● **WHAT TO DO**:
All lines from the one containing "purple brick E1:F1" to the final line of the material should be retyped exactly. Nothing else belongs in the response.

● **DATASET CONTENT**:
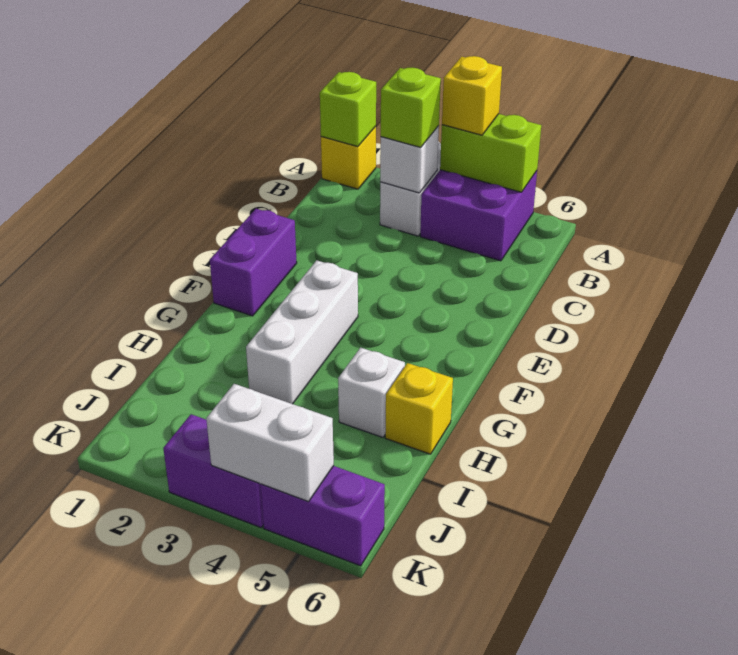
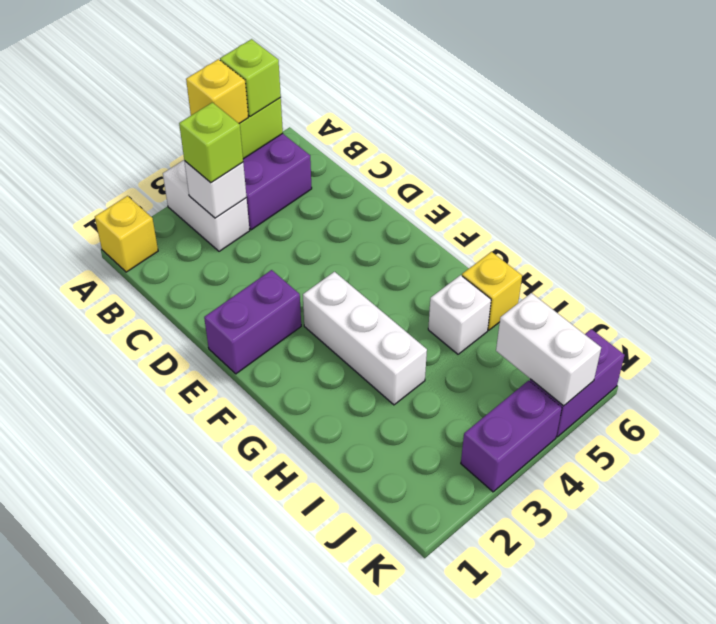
lime brick A1 level 2 -> lime brick A5 level 3
purple brick E1:F1 level 1 -> purple brick E1:E2 level 1
white brick K4:K5 level 2 -> white brick J5:K5 level 2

● **SOLUTION**:
purple brick E1:F1 level 1 -> purple brick E1:E2 level 1
white brick K4:K5 level 2 -> white brick J5:K5 level 2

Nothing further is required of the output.